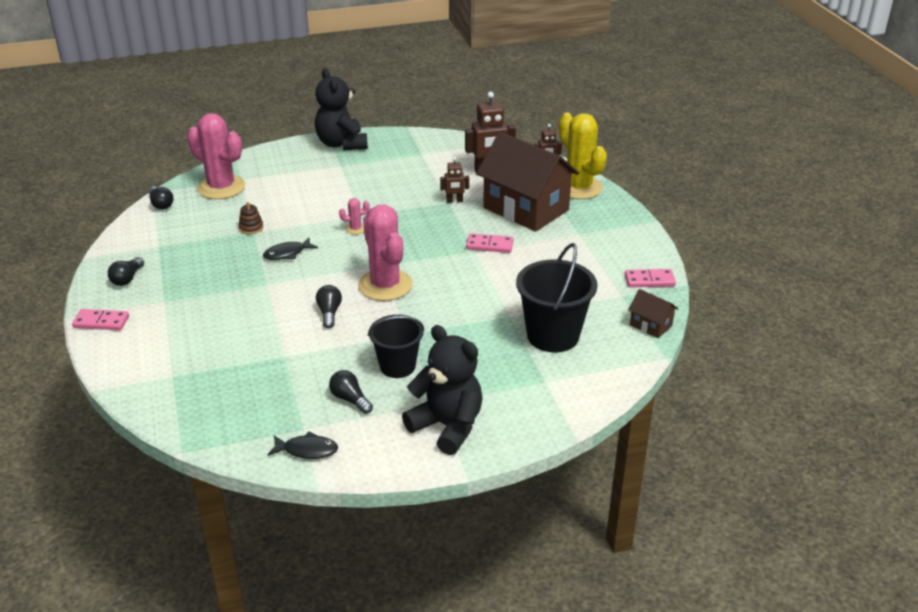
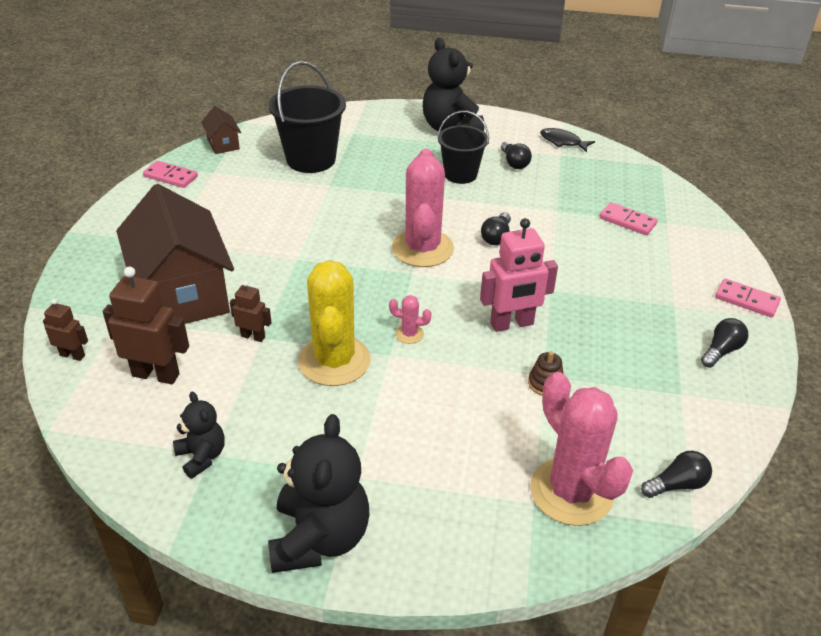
camera: 155 degrees left, 5 degrees up
black light bulb [149,186,173,210] -> black light bulb turned 75 degrees clockwise [641,451,712,498]
black fish [263,237,318,260] -> pink robot [480,218,558,332]
pink domino [466,233,513,253] -> pink domino moved to [599,202,658,235]
yellow cactus [559,113,607,199] -> yellow cactus moved to [298,260,371,386]
none -> black teddy bear [173,392,225,479]

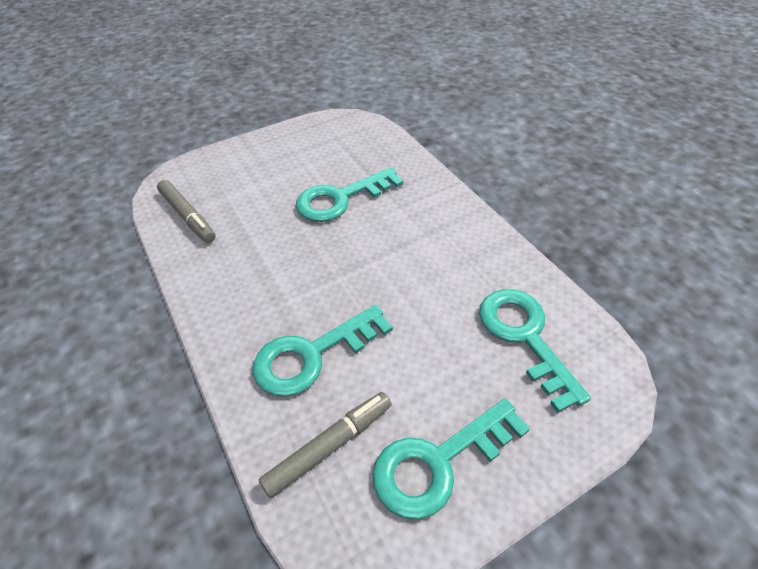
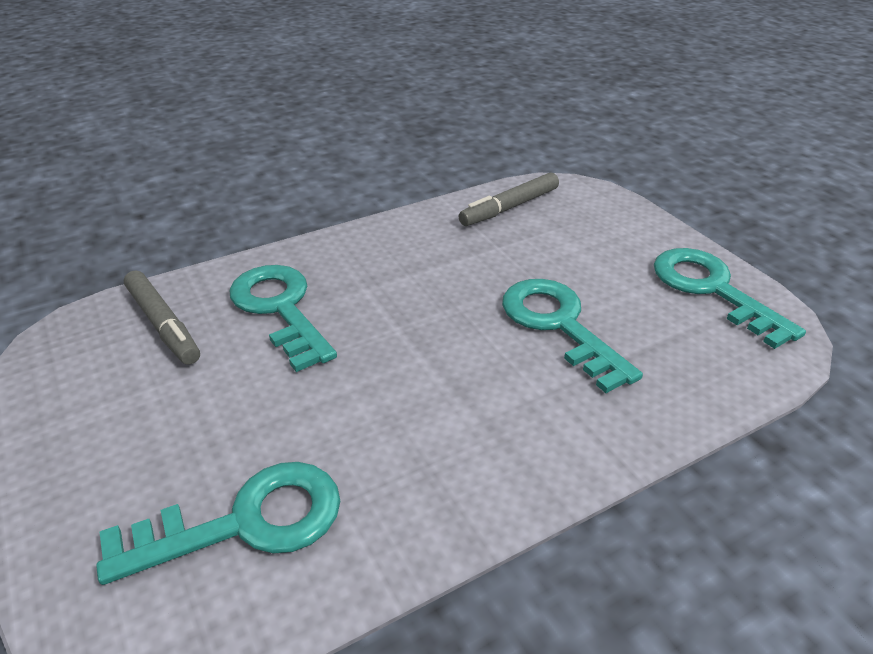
camera: 90 degrees right, 10 degrees down
turquoise key [372,399,530,520] -> turquoise key moved to [654,248,806,349]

» **Prompt**
Could every line above be set down exactly, with the pictures omitted?

» **Exercise output**
camera: 155 degrees left, 5 degrees up
black light bulb [149,186,173,210] -> black light bulb turned 75 degrees clockwise [641,451,712,498]
black fish [263,237,318,260] -> pink robot [480,218,558,332]
pink domino [466,233,513,253] -> pink domino moved to [599,202,658,235]
yellow cactus [559,113,607,199] -> yellow cactus moved to [298,260,371,386]
none -> black teddy bear [173,392,225,479]

camera: 90 degrees right, 10 degrees down
turquoise key [372,399,530,520] -> turquoise key moved to [654,248,806,349]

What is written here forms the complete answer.